:: Exercise description ::
Drop the images. Copy every line below character for character.

· · · · · · ·

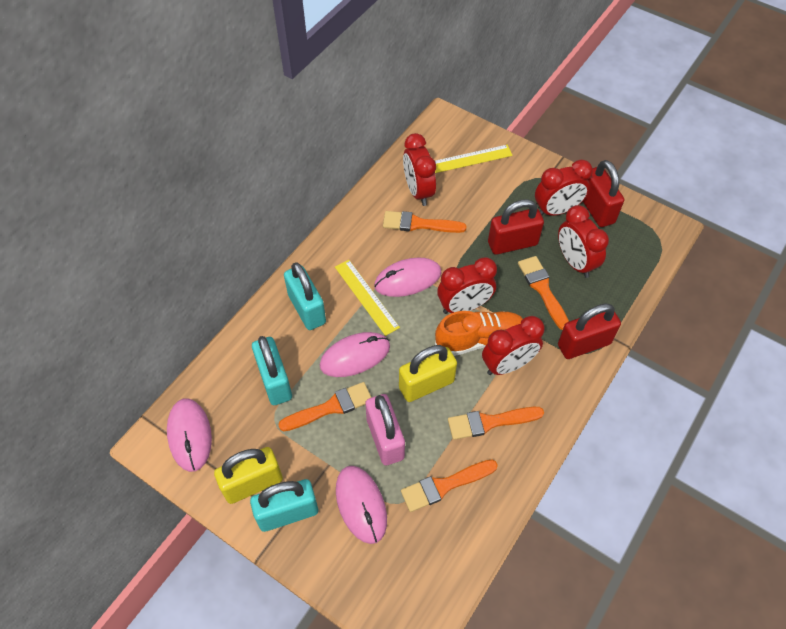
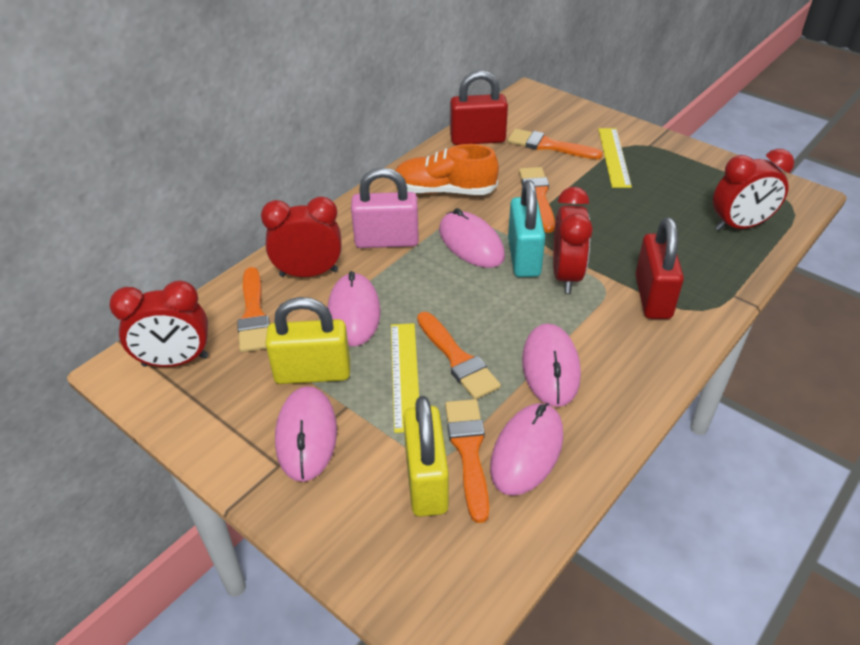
pink mouse: 4 -> 5
red clock: 5 -> 4
red padlock: 3 -> 2
turquoise padlock: 3 -> 1

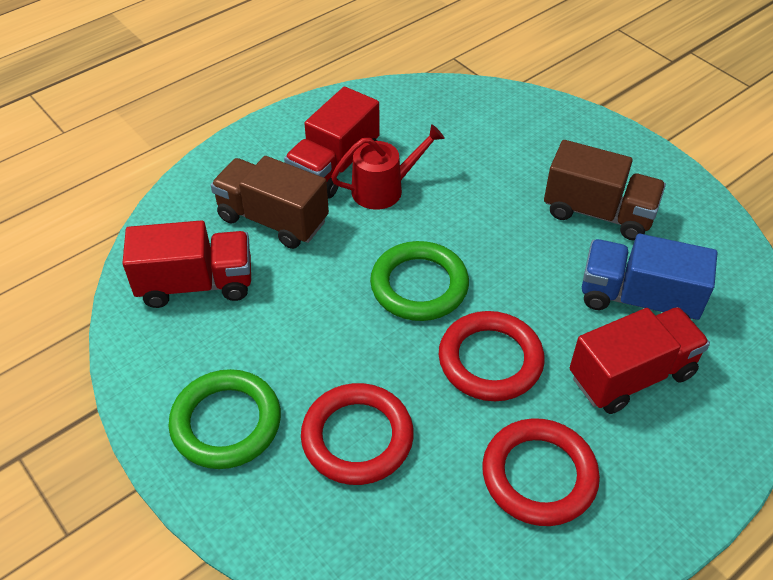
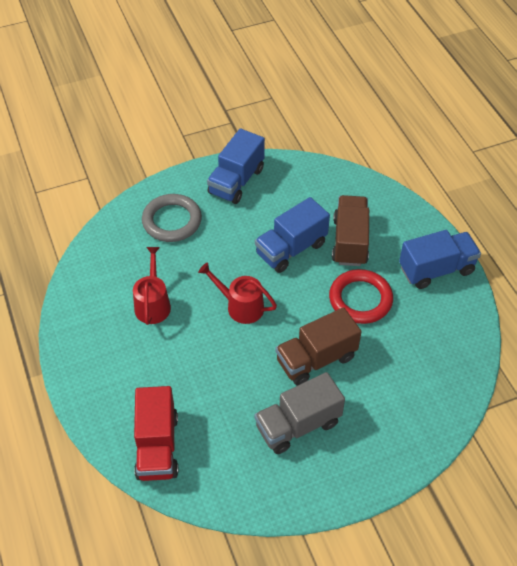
blue truck: 1 -> 3
green ring: 2 -> 0
grey ring: 0 -> 1
grey truck: 0 -> 1
red ring: 3 -> 1
red truck: 3 -> 1
red watering can: 1 -> 2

· · · · · · ·

:: Exercise response ::
pink mouse: 4 -> 5
red clock: 5 -> 4
red padlock: 3 -> 2
turquoise padlock: 3 -> 1

blue truck: 1 -> 3
green ring: 2 -> 0
grey ring: 0 -> 1
grey truck: 0 -> 1
red ring: 3 -> 1
red truck: 3 -> 1
red watering can: 1 -> 2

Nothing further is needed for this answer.